Data under study:

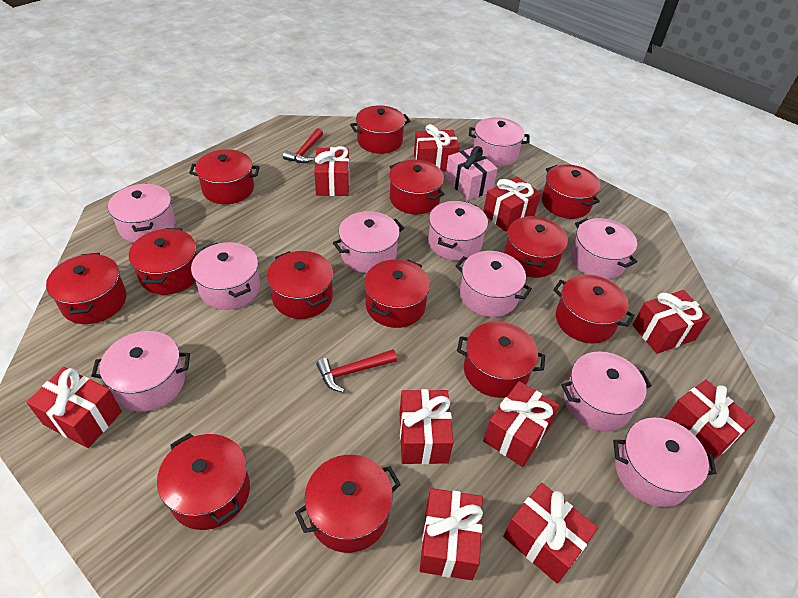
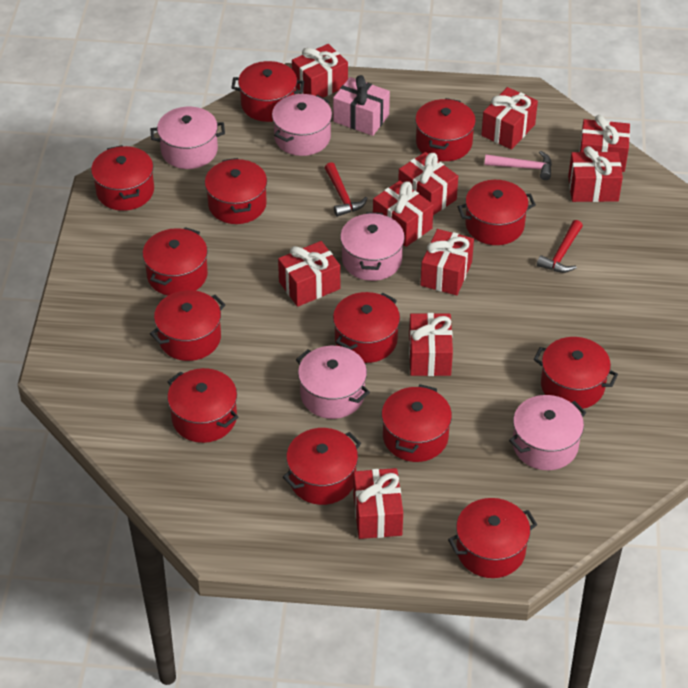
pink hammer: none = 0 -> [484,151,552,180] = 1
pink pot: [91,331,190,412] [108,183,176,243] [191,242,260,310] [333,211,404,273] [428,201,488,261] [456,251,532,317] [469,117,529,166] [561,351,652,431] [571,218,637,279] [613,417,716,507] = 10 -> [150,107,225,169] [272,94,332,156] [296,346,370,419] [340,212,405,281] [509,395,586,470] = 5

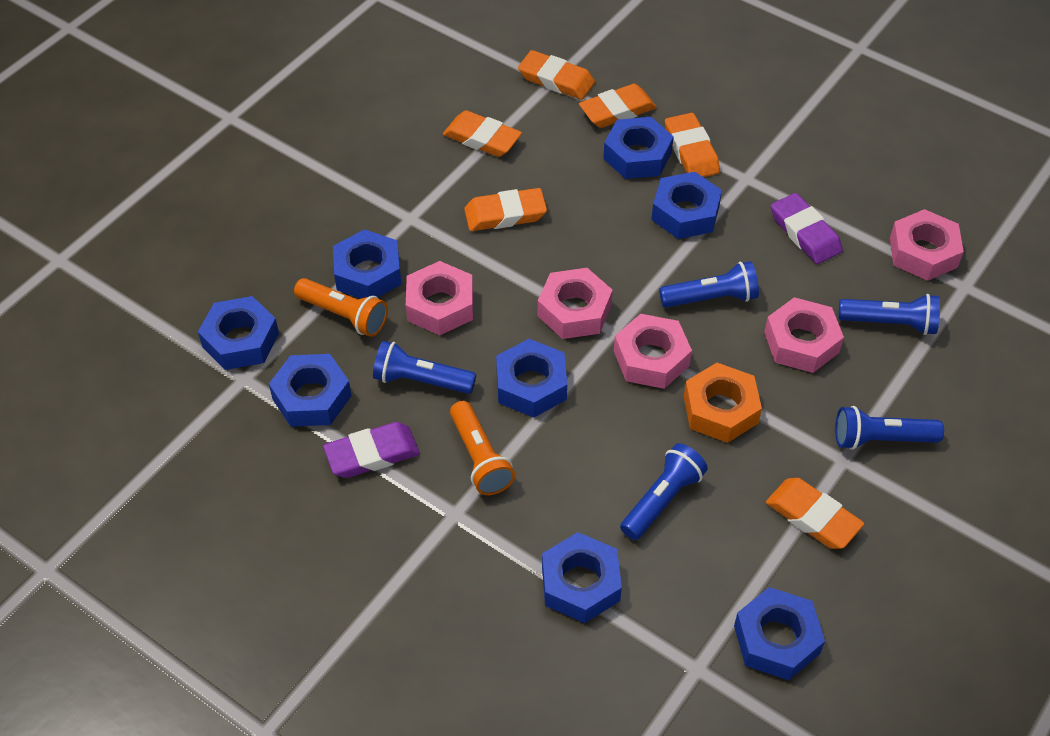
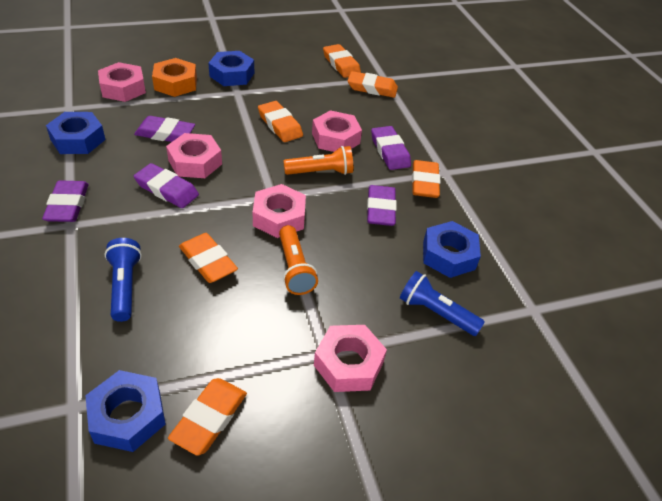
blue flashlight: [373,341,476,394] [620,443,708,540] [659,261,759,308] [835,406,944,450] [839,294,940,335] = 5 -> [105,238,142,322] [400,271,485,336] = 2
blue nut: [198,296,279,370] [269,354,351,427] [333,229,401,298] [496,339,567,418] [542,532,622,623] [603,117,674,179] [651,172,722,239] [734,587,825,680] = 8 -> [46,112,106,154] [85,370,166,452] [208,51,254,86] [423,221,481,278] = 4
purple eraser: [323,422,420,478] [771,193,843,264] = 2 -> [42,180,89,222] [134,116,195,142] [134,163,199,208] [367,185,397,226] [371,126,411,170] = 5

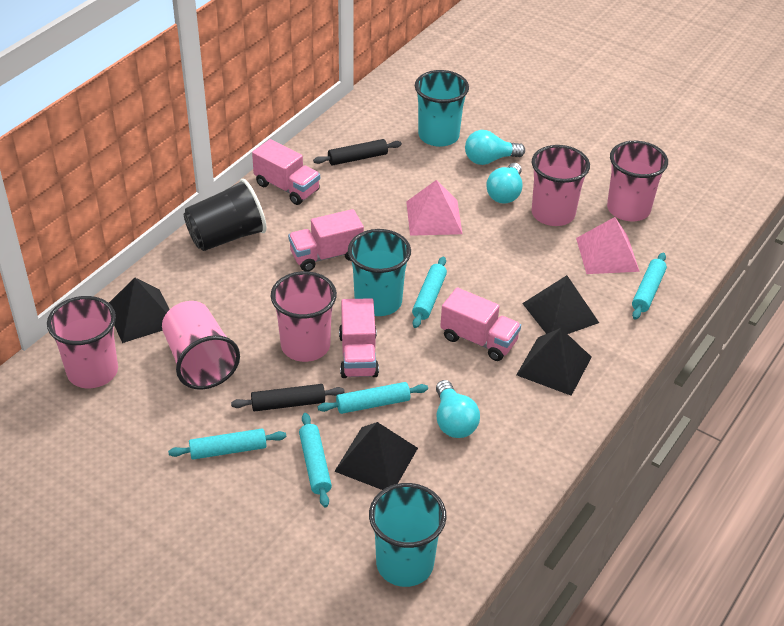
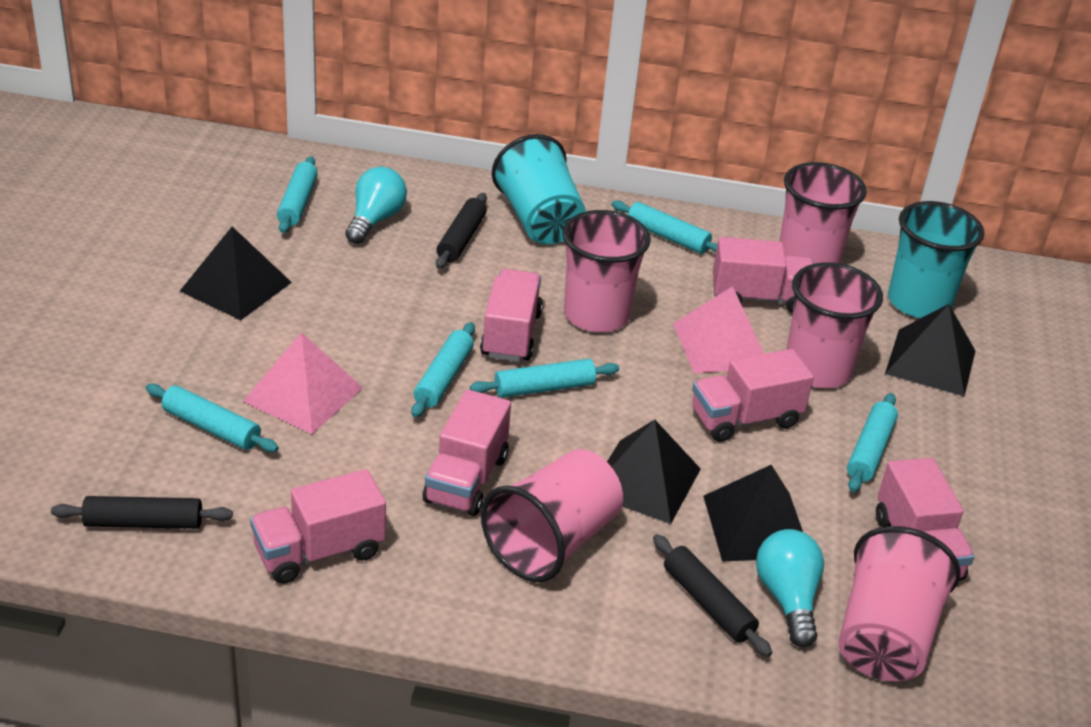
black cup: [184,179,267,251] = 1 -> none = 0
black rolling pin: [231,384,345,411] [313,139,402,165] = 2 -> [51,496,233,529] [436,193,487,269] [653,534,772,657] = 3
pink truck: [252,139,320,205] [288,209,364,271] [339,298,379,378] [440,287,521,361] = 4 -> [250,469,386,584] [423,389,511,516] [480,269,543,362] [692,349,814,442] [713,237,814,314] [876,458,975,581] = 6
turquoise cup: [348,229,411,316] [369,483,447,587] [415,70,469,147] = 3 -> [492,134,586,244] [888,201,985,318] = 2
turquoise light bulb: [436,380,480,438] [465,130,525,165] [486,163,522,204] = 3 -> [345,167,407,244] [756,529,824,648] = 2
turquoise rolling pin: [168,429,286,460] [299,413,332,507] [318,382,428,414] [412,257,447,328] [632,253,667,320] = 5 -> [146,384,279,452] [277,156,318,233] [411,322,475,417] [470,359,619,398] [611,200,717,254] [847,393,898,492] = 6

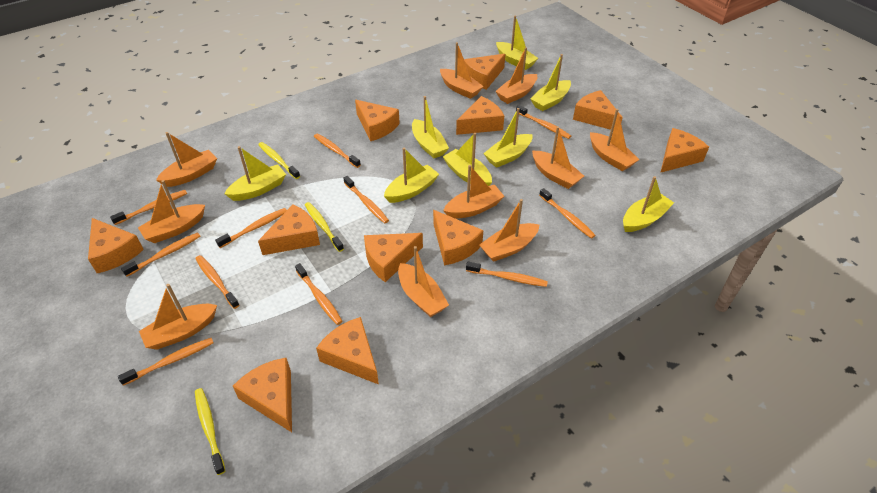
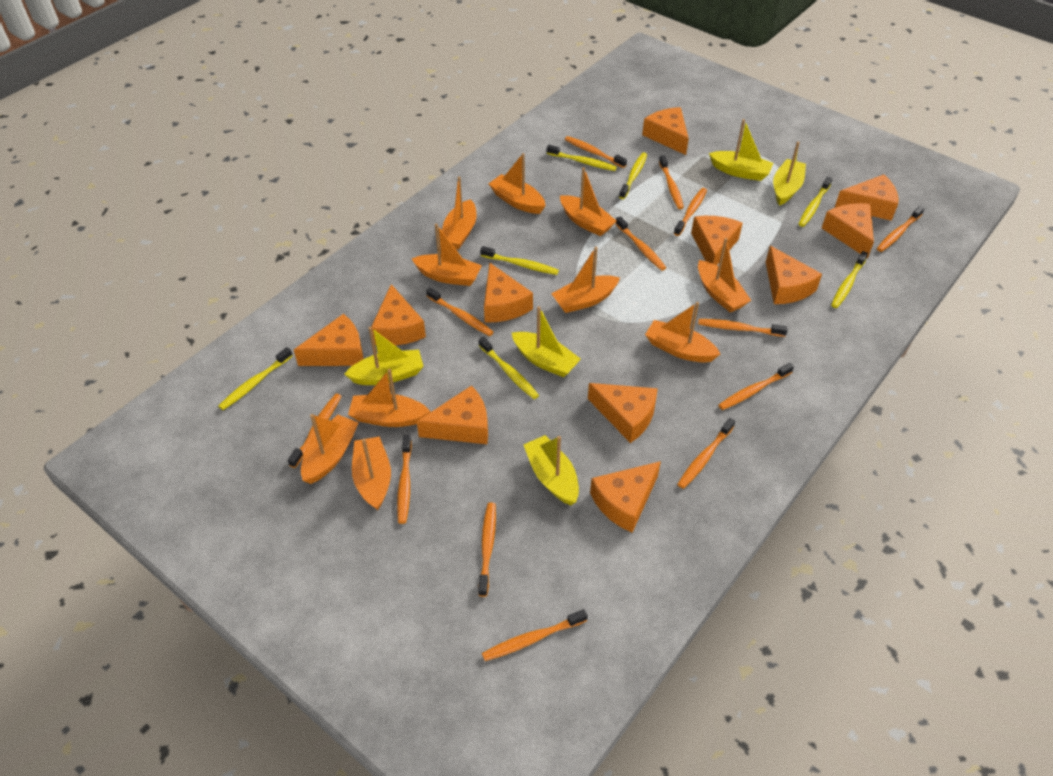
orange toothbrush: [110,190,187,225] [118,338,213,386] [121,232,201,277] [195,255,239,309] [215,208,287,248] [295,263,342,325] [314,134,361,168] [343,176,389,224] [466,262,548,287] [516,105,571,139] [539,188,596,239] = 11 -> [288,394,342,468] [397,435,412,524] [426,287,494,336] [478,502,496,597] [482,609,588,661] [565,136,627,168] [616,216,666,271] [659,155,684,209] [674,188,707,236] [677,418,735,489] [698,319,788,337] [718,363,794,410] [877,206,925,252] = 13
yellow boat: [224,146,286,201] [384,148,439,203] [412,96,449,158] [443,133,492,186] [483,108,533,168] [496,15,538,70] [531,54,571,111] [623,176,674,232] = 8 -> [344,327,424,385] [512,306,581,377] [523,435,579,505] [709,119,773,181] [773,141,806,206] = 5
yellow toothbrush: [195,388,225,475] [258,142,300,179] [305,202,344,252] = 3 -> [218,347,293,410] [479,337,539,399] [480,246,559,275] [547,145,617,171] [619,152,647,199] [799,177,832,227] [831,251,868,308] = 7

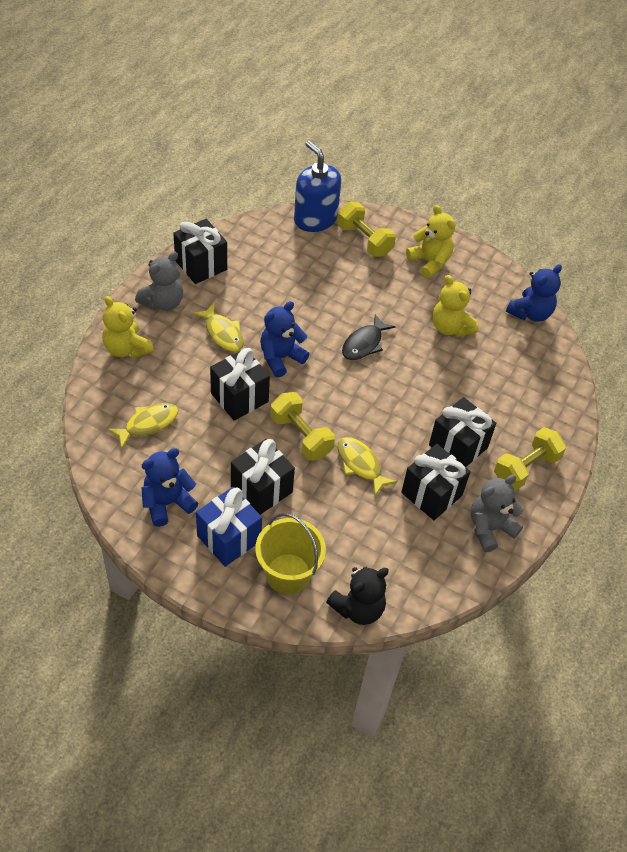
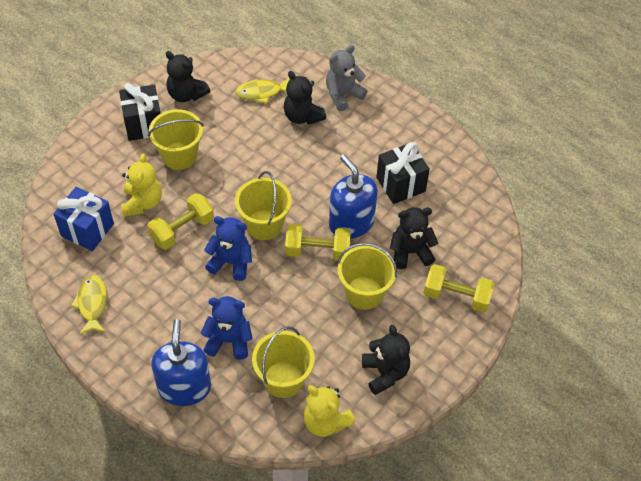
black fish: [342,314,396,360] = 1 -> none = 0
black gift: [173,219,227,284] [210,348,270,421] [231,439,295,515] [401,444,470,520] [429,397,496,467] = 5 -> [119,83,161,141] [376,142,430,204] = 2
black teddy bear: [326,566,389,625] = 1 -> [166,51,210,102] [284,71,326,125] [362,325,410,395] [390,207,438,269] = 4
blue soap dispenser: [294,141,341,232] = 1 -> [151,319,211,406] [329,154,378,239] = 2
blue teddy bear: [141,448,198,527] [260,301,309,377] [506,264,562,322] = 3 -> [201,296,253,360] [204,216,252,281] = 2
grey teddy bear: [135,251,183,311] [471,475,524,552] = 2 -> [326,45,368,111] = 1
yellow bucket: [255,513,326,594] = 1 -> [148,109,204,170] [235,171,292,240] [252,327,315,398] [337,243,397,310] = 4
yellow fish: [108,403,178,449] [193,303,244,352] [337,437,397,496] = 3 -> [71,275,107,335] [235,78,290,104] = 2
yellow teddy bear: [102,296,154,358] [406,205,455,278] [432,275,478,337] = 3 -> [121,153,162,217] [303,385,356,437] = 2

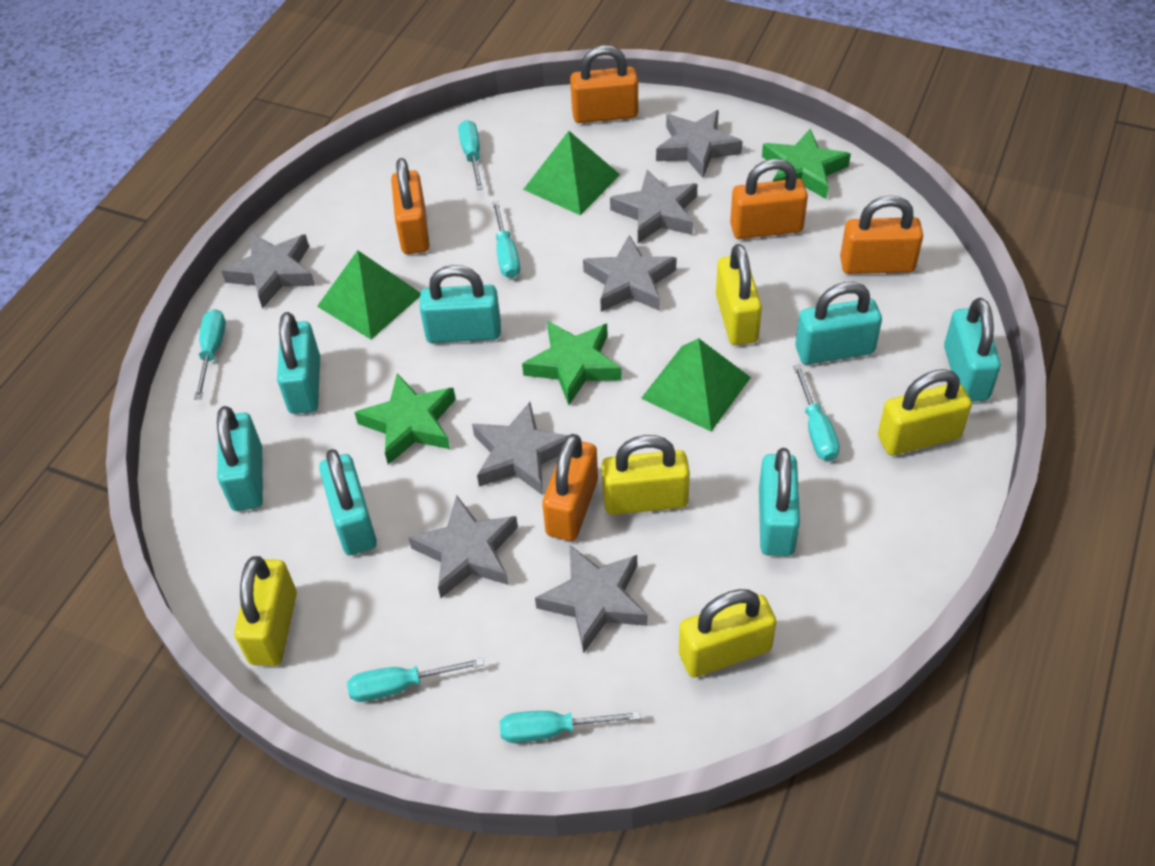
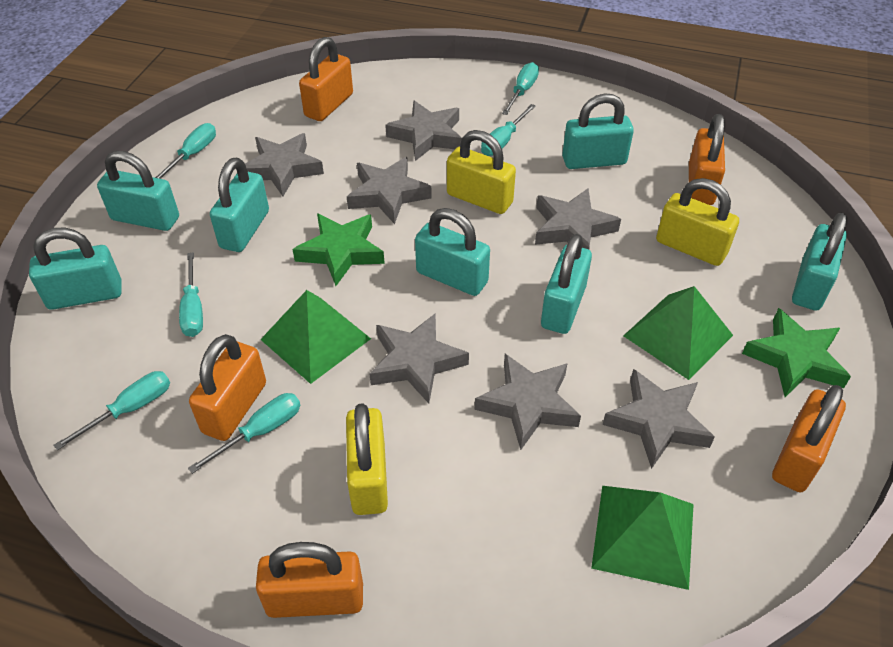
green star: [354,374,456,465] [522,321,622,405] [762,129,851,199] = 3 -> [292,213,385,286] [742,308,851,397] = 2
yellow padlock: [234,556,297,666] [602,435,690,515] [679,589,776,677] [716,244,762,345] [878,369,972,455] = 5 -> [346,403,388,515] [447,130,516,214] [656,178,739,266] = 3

Request:
Repeat the listing in full and exactly. Leave any pictures out.

Answer section:
pink hammer: none = 0 -> [484,151,552,180] = 1
pink pot: [91,331,190,412] [108,183,176,243] [191,242,260,310] [333,211,404,273] [428,201,488,261] [456,251,532,317] [469,117,529,166] [561,351,652,431] [571,218,637,279] [613,417,716,507] = 10 -> [150,107,225,169] [272,94,332,156] [296,346,370,419] [340,212,405,281] [509,395,586,470] = 5

blue flashlight: [373,341,476,394] [620,443,708,540] [659,261,759,308] [835,406,944,450] [839,294,940,335] = 5 -> [105,238,142,322] [400,271,485,336] = 2
blue nut: [198,296,279,370] [269,354,351,427] [333,229,401,298] [496,339,567,418] [542,532,622,623] [603,117,674,179] [651,172,722,239] [734,587,825,680] = 8 -> [46,112,106,154] [85,370,166,452] [208,51,254,86] [423,221,481,278] = 4
purple eraser: [323,422,420,478] [771,193,843,264] = 2 -> [42,180,89,222] [134,116,195,142] [134,163,199,208] [367,185,397,226] [371,126,411,170] = 5

black cup: [184,179,267,251] = 1 -> none = 0
black rolling pin: [231,384,345,411] [313,139,402,165] = 2 -> [51,496,233,529] [436,193,487,269] [653,534,772,657] = 3
pink truck: [252,139,320,205] [288,209,364,271] [339,298,379,378] [440,287,521,361] = 4 -> [250,469,386,584] [423,389,511,516] [480,269,543,362] [692,349,814,442] [713,237,814,314] [876,458,975,581] = 6
turquoise cup: [348,229,411,316] [369,483,447,587] [415,70,469,147] = 3 -> [492,134,586,244] [888,201,985,318] = 2
turquoise light bulb: [436,380,480,438] [465,130,525,165] [486,163,522,204] = 3 -> [345,167,407,244] [756,529,824,648] = 2
turquoise rolling pin: [168,429,286,460] [299,413,332,507] [318,382,428,414] [412,257,447,328] [632,253,667,320] = 5 -> [146,384,279,452] [277,156,318,233] [411,322,475,417] [470,359,619,398] [611,200,717,254] [847,393,898,492] = 6

orange toothbrush: [110,190,187,225] [118,338,213,386] [121,232,201,277] [195,255,239,309] [215,208,287,248] [295,263,342,325] [314,134,361,168] [343,176,389,224] [466,262,548,287] [516,105,571,139] [539,188,596,239] = 11 -> [288,394,342,468] [397,435,412,524] [426,287,494,336] [478,502,496,597] [482,609,588,661] [565,136,627,168] [616,216,666,271] [659,155,684,209] [674,188,707,236] [677,418,735,489] [698,319,788,337] [718,363,794,410] [877,206,925,252] = 13
yellow boat: [224,146,286,201] [384,148,439,203] [412,96,449,158] [443,133,492,186] [483,108,533,168] [496,15,538,70] [531,54,571,111] [623,176,674,232] = 8 -> [344,327,424,385] [512,306,581,377] [523,435,579,505] [709,119,773,181] [773,141,806,206] = 5
yellow toothbrush: [195,388,225,475] [258,142,300,179] [305,202,344,252] = 3 -> [218,347,293,410] [479,337,539,399] [480,246,559,275] [547,145,617,171] [619,152,647,199] [799,177,832,227] [831,251,868,308] = 7

black fish: [342,314,396,360] = 1 -> none = 0
black gift: [173,219,227,284] [210,348,270,421] [231,439,295,515] [401,444,470,520] [429,397,496,467] = 5 -> [119,83,161,141] [376,142,430,204] = 2
black teddy bear: [326,566,389,625] = 1 -> [166,51,210,102] [284,71,326,125] [362,325,410,395] [390,207,438,269] = 4
blue soap dispenser: [294,141,341,232] = 1 -> [151,319,211,406] [329,154,378,239] = 2
blue teddy bear: [141,448,198,527] [260,301,309,377] [506,264,562,322] = 3 -> [201,296,253,360] [204,216,252,281] = 2
grey teddy bear: [135,251,183,311] [471,475,524,552] = 2 -> [326,45,368,111] = 1
yellow bucket: [255,513,326,594] = 1 -> [148,109,204,170] [235,171,292,240] [252,327,315,398] [337,243,397,310] = 4
yellow fish: [108,403,178,449] [193,303,244,352] [337,437,397,496] = 3 -> [71,275,107,335] [235,78,290,104] = 2
yellow teddy bear: [102,296,154,358] [406,205,455,278] [432,275,478,337] = 3 -> [121,153,162,217] [303,385,356,437] = 2

green star: [354,374,456,465] [522,321,622,405] [762,129,851,199] = 3 -> [292,213,385,286] [742,308,851,397] = 2
yellow padlock: [234,556,297,666] [602,435,690,515] [679,589,776,677] [716,244,762,345] [878,369,972,455] = 5 -> [346,403,388,515] [447,130,516,214] [656,178,739,266] = 3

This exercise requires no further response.